*WHAT THIS TASK INVOLVES*
Every entry below must be retyped exactly, and the pictures must be left out.

*DATA UNDER STUDY*
....
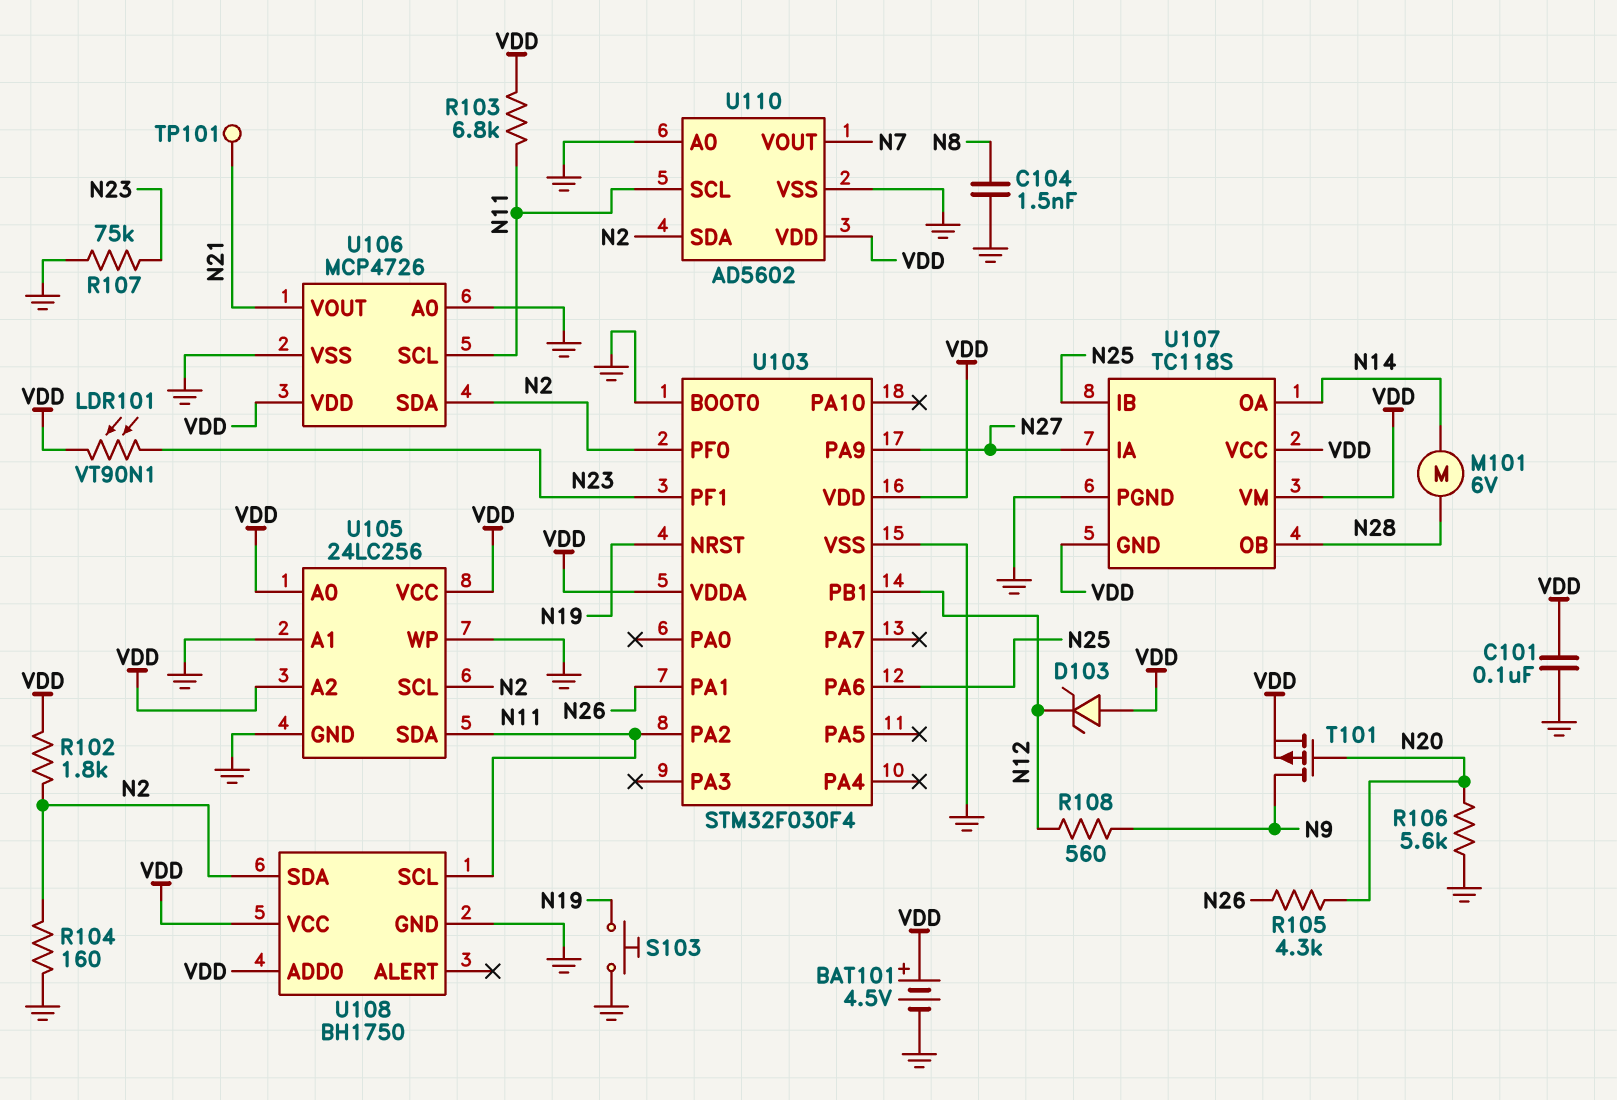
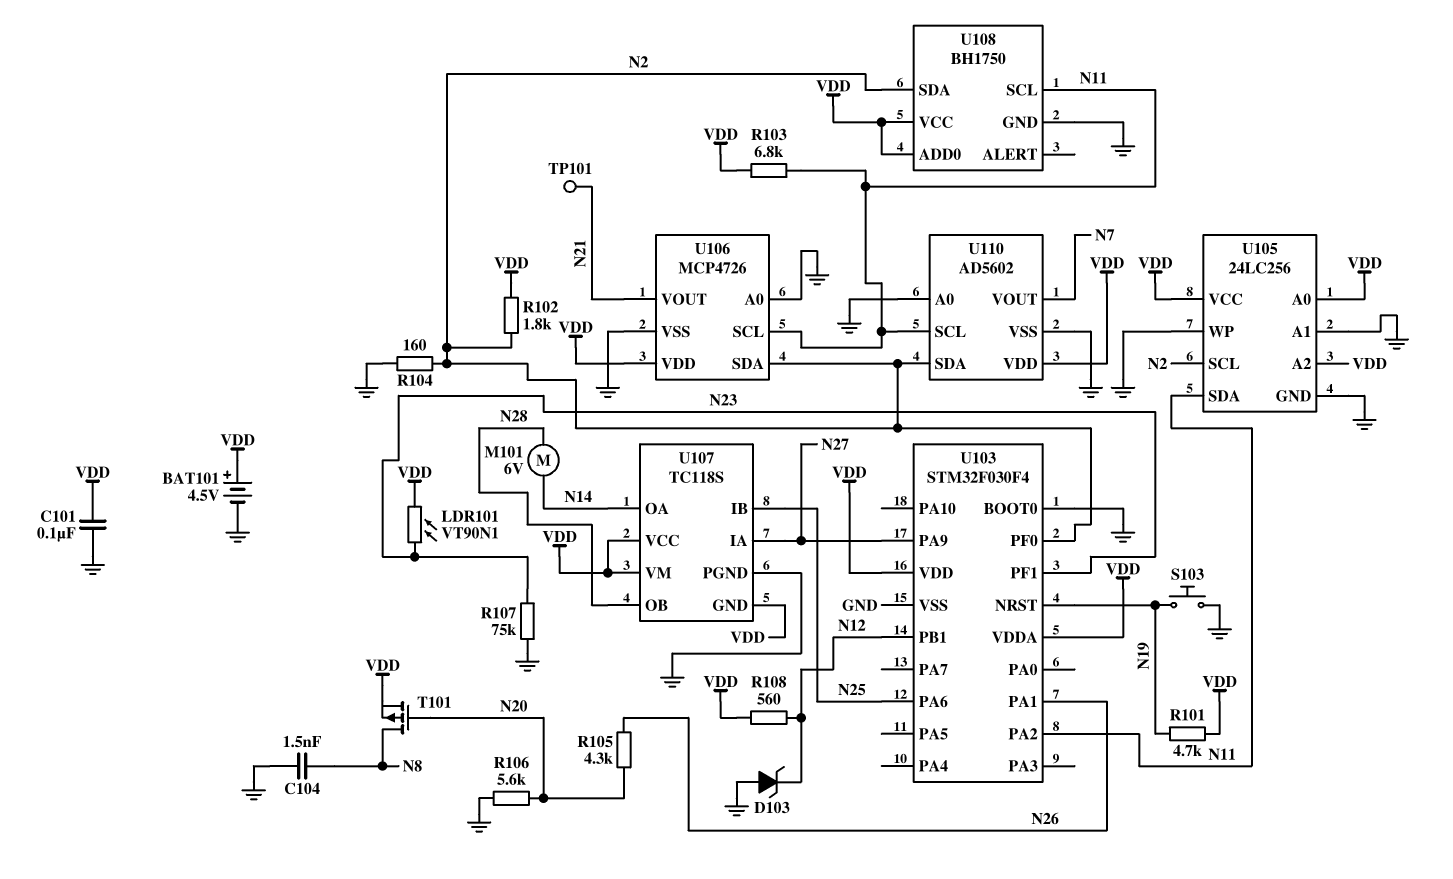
D103: zener (A VDD, K N12) -> zener (A GND, K N12)
R101: none -> 4.7k (N19, VDD)
R108: 560 (N9, N12) -> 560 (N12, VDD)
T101: PMOS (G N20, D N9, S VDD) -> PMOS (G N20, D N8, S VDD)

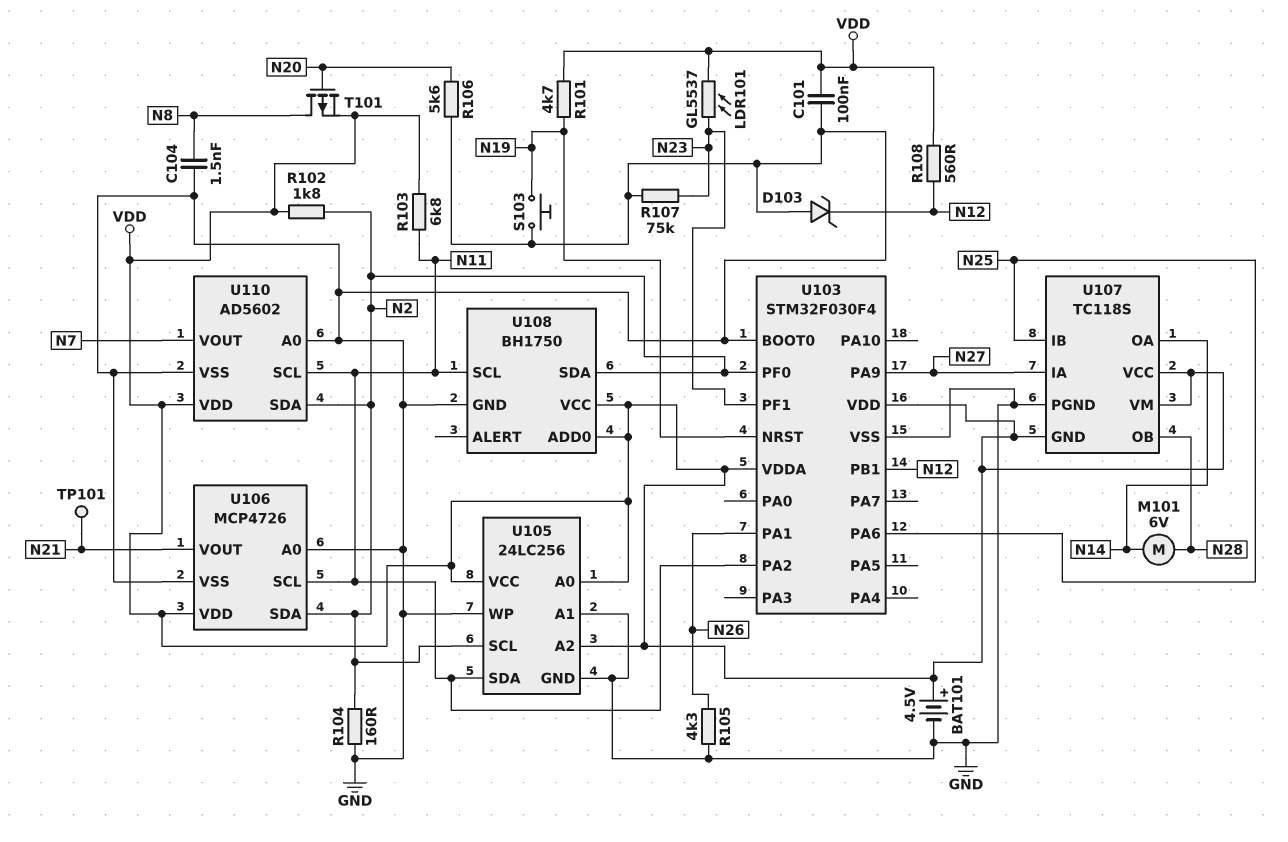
LDR101: VT90N1 (N23, VDD) -> GL5537 (N23, VDD)
R105: 4.3k (N20, N26) -> 4.3k (GND, N26)

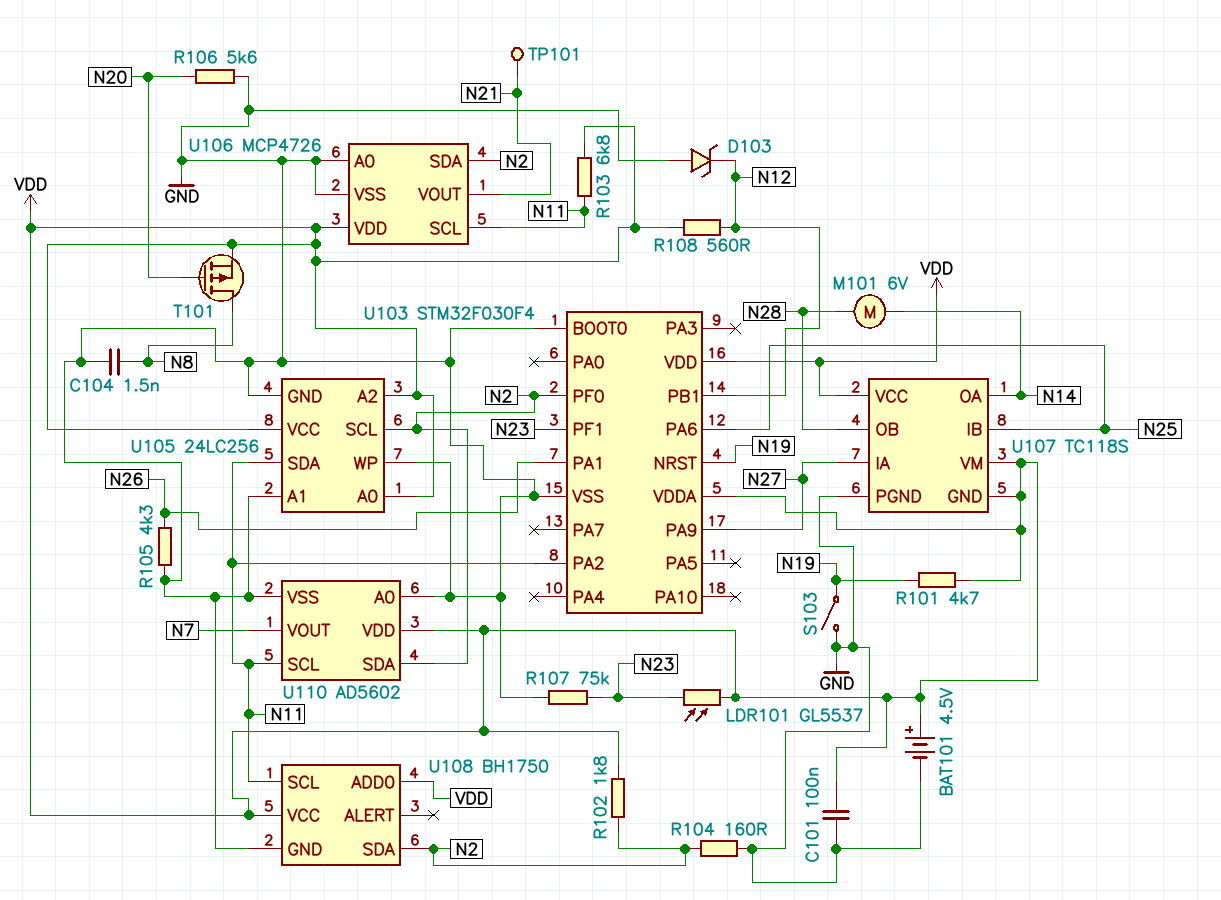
S103: button (GND, N19) -> switch (GND, N19)

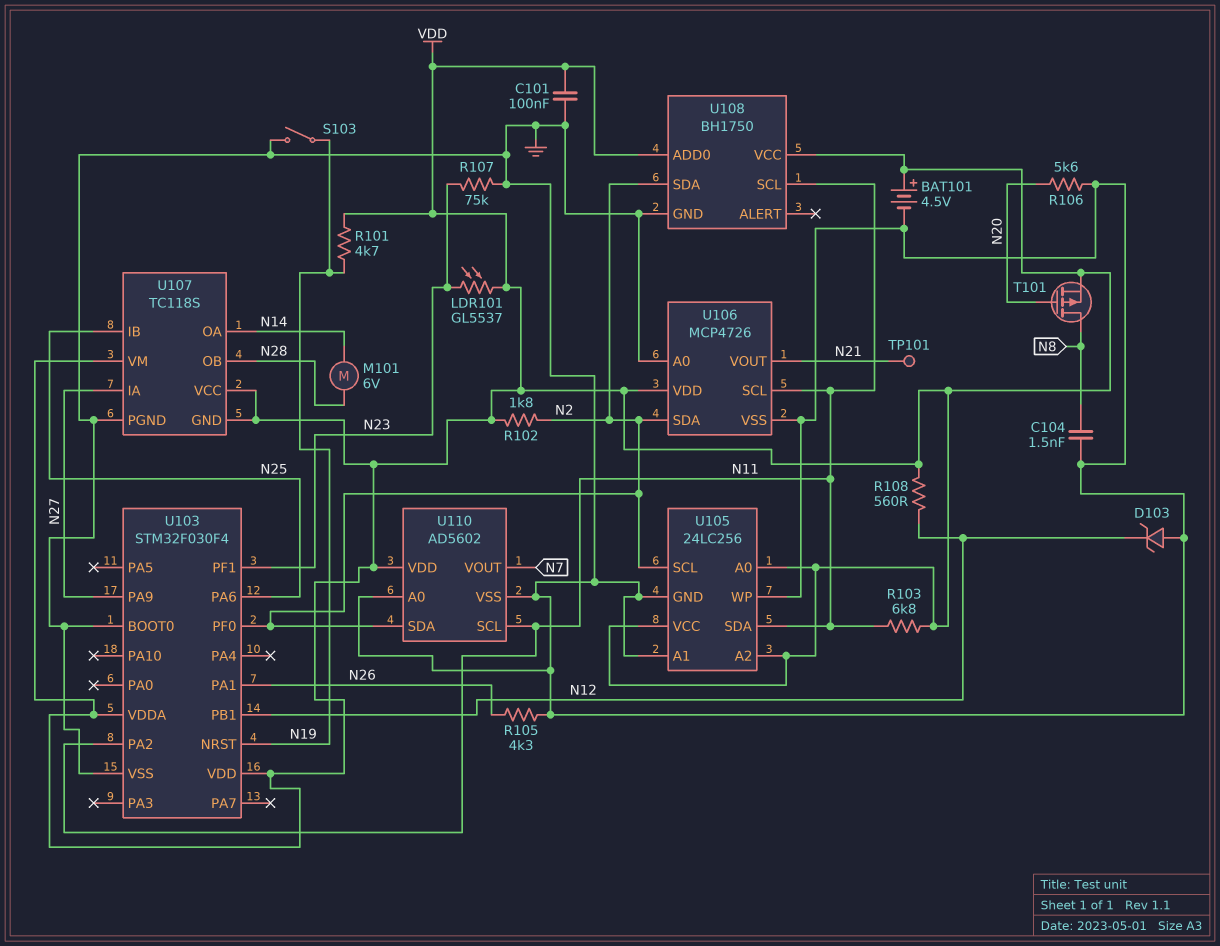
R104: 160 (GND, N2) -> none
....
*FINISHED TASK*
D103: zener (A VDD, K N12) -> zener (A GND, K N12)
R101: none -> 4.7k (N19, VDD)
R108: 560 (N9, N12) -> 560 (N12, VDD)
T101: PMOS (G N20, D N9, S VDD) -> PMOS (G N20, D N8, S VDD)

LDR101: VT90N1 (N23, VDD) -> GL5537 (N23, VDD)
R105: 4.3k (N20, N26) -> 4.3k (GND, N26)

S103: button (GND, N19) -> switch (GND, N19)

R104: 160 (GND, N2) -> none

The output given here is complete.